# Given data:
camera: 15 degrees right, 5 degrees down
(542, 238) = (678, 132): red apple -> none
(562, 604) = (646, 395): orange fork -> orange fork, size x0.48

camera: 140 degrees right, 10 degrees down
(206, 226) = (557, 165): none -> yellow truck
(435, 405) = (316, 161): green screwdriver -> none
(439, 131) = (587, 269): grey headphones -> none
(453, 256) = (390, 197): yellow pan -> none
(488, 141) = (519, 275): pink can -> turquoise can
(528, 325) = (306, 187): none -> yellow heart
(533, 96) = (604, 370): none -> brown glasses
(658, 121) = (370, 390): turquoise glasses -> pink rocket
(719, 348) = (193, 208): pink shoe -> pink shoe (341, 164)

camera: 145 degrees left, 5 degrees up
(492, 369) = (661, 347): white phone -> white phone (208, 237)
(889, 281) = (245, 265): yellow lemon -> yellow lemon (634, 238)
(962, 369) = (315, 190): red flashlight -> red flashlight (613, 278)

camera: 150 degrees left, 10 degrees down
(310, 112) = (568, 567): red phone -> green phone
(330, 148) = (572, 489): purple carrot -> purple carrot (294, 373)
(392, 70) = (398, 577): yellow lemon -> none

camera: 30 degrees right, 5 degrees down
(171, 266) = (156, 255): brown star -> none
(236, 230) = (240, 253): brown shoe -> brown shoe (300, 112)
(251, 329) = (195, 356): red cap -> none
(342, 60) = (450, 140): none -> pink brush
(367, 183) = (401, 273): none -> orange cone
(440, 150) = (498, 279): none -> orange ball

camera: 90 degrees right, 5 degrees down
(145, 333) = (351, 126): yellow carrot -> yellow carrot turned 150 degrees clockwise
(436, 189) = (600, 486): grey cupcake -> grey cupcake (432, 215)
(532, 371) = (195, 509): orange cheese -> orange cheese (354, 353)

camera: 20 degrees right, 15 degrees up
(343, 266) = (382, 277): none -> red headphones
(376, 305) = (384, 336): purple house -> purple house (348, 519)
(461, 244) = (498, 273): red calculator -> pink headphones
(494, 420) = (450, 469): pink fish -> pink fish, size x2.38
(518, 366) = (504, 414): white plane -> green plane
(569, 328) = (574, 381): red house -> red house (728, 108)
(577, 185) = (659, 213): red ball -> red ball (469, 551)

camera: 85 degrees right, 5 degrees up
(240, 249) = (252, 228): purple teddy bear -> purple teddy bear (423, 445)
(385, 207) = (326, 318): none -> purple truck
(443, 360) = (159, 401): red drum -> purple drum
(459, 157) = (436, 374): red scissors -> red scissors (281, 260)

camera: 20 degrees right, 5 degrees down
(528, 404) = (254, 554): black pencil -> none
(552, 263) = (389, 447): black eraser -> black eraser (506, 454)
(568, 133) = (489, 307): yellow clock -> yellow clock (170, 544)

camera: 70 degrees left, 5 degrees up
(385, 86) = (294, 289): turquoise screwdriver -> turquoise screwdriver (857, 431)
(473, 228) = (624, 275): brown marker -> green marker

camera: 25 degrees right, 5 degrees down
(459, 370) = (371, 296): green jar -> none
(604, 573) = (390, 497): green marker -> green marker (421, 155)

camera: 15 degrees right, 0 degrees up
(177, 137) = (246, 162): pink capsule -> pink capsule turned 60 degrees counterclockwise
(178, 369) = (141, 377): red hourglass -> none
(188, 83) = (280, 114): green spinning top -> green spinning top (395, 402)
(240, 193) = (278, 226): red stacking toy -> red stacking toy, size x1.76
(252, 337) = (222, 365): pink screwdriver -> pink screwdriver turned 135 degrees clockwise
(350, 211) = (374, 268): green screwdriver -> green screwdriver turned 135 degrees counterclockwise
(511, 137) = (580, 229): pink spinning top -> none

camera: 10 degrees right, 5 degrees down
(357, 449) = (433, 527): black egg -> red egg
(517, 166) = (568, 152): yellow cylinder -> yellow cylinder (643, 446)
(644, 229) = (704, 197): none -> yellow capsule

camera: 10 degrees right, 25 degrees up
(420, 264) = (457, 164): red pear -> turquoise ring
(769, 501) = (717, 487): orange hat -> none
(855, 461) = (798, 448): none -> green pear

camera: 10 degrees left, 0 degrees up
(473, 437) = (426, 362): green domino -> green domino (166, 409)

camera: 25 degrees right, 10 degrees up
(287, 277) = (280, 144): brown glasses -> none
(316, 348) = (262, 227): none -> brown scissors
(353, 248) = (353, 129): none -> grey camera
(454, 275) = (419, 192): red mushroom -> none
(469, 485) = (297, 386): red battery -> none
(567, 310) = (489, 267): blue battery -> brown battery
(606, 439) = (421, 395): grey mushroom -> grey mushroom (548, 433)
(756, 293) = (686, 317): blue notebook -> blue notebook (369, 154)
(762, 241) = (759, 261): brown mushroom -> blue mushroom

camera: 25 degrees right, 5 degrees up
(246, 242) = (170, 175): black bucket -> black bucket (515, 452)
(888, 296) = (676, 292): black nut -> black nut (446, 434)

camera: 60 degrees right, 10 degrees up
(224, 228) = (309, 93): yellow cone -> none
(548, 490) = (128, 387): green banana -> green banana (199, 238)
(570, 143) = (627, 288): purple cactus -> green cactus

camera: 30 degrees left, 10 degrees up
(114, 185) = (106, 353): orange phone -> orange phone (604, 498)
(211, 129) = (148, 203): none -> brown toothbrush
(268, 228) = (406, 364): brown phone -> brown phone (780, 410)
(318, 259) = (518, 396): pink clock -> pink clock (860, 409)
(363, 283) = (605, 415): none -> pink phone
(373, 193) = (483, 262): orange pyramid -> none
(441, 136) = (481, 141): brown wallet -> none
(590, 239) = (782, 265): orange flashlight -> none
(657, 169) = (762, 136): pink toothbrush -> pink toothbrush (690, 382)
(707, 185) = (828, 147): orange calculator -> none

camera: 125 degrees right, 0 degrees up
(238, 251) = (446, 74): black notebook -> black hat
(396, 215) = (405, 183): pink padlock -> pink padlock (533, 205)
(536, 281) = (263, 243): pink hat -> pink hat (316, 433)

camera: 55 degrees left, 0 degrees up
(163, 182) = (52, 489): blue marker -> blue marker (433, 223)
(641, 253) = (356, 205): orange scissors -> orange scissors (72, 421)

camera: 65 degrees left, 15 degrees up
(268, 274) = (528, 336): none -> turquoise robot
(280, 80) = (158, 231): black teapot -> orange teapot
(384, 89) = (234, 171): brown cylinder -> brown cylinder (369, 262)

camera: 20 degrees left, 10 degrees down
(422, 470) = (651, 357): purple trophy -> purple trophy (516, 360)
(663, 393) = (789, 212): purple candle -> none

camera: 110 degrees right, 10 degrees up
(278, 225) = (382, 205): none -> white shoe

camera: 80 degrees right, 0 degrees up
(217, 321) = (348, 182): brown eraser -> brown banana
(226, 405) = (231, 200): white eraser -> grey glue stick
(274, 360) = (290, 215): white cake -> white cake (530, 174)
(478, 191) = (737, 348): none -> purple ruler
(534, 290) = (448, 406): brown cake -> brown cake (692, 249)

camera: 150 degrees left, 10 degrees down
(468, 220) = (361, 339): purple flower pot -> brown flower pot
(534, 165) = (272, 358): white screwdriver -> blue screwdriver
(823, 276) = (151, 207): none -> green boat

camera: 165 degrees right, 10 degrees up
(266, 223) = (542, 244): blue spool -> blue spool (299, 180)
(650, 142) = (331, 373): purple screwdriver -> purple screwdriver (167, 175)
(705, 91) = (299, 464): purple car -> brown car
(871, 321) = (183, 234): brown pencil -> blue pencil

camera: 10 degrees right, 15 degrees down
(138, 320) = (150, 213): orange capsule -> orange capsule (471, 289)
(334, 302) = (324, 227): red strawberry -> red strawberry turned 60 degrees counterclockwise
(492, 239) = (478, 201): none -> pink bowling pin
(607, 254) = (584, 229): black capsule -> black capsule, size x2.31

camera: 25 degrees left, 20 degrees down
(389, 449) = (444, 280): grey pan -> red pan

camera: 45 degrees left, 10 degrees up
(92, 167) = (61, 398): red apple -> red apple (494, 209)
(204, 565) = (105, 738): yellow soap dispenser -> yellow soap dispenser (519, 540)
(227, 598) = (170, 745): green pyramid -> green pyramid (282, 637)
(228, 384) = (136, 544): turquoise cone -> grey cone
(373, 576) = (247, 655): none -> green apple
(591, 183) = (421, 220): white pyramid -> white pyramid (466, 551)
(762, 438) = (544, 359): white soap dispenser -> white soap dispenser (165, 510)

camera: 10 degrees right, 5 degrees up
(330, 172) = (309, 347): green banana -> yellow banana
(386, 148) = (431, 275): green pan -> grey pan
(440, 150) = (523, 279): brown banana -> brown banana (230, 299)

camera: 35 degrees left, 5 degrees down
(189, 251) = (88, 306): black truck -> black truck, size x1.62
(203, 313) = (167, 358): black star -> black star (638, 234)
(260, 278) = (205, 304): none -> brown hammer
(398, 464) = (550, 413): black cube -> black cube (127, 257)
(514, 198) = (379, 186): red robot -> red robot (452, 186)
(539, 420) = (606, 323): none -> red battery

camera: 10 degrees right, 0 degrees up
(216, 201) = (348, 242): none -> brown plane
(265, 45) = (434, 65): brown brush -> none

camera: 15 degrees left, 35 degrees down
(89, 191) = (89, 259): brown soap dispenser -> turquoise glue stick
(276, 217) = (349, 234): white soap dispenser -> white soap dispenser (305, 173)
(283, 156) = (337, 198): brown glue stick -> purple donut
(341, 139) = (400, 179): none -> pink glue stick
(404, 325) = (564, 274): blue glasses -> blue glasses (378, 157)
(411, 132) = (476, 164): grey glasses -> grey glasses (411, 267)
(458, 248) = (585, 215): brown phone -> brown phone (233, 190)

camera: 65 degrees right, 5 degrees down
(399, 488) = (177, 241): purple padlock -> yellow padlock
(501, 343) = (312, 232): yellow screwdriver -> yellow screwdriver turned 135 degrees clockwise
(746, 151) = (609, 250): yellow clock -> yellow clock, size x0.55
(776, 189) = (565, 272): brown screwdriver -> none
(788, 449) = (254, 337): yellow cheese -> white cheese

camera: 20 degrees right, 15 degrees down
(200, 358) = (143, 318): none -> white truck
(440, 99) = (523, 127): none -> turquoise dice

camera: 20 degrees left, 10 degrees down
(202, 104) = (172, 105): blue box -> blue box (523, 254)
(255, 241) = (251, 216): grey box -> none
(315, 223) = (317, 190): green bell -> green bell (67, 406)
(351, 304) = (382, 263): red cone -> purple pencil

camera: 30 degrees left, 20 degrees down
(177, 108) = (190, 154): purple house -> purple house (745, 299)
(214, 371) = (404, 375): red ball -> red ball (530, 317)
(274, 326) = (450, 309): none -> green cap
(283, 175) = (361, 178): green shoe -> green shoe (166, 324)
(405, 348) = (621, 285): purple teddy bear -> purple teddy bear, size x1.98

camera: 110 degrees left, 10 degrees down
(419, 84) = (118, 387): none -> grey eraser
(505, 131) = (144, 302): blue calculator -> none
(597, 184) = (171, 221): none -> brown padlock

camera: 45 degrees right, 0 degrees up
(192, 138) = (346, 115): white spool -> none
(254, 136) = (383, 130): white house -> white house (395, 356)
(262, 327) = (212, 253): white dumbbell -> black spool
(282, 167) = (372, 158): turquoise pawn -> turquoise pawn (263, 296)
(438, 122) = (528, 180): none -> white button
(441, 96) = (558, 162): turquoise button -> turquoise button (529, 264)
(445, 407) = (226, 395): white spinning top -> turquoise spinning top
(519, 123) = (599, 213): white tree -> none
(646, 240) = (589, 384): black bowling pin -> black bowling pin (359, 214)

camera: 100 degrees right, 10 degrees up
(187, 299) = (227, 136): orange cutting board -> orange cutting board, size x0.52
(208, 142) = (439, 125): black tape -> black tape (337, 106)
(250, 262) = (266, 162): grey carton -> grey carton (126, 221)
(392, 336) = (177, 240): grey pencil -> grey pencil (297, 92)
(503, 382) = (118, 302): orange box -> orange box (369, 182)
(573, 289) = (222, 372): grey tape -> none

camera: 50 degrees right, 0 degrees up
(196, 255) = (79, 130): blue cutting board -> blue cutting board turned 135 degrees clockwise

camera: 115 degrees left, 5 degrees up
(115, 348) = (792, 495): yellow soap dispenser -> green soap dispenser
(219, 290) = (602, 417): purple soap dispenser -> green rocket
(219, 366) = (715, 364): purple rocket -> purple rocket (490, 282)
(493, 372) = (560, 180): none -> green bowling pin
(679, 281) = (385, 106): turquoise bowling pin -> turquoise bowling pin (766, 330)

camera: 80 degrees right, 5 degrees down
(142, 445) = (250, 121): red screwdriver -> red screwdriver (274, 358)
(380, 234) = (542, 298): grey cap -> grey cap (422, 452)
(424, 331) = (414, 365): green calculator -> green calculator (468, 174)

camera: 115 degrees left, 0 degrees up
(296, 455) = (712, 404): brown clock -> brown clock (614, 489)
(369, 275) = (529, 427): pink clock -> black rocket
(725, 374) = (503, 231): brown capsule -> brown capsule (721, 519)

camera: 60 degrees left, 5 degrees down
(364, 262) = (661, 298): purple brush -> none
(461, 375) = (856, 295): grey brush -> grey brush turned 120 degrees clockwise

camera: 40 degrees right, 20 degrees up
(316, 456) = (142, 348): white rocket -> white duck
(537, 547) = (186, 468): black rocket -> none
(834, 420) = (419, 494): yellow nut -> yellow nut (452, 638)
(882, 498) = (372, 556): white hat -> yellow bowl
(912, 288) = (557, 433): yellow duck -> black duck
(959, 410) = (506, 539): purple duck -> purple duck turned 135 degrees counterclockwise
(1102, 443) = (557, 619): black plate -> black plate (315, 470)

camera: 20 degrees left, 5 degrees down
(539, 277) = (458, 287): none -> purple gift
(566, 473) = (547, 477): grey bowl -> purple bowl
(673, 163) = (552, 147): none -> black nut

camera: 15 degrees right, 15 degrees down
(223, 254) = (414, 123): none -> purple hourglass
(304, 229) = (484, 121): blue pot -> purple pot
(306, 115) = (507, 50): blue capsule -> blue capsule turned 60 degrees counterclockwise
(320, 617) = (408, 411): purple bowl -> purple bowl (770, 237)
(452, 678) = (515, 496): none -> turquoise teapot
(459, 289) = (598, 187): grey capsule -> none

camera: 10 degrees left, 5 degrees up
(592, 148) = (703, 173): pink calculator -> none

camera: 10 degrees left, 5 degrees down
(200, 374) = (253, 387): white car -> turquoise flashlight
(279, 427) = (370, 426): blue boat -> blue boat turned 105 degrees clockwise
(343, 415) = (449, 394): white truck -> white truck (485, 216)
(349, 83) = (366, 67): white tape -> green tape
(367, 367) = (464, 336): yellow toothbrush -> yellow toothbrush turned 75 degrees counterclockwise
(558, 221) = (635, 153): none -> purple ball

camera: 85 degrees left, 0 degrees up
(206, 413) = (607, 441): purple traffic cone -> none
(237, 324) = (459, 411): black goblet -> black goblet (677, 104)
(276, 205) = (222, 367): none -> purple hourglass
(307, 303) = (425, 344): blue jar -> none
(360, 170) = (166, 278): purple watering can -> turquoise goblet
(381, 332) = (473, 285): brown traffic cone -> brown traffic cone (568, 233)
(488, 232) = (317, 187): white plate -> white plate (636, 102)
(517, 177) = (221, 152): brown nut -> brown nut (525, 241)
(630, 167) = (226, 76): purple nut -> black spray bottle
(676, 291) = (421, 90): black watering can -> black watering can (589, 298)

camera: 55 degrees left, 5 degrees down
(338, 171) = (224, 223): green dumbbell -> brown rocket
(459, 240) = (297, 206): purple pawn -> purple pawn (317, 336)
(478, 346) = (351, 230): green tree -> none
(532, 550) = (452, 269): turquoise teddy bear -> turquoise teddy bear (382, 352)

# What is expected:
From the listing above, the lines starting with the one that has "(252, 337) = (222, 365): pink" and running through the one that has "(473, 437) = (426, 362): green" should be copied exactly, ends included.

# Expected answer:
(252, 337) = (222, 365): pink screwdriver -> pink screwdriver turned 135 degrees clockwise
(350, 211) = (374, 268): green screwdriver -> green screwdriver turned 135 degrees counterclockwise
(511, 137) = (580, 229): pink spinning top -> none

camera: 10 degrees right, 5 degrees down
(357, 449) = (433, 527): black egg -> red egg
(517, 166) = (568, 152): yellow cylinder -> yellow cylinder (643, 446)
(644, 229) = (704, 197): none -> yellow capsule

camera: 10 degrees right, 25 degrees up
(420, 264) = (457, 164): red pear -> turquoise ring
(769, 501) = (717, 487): orange hat -> none
(855, 461) = (798, 448): none -> green pear

camera: 10 degrees left, 0 degrees up
(473, 437) = (426, 362): green domino -> green domino (166, 409)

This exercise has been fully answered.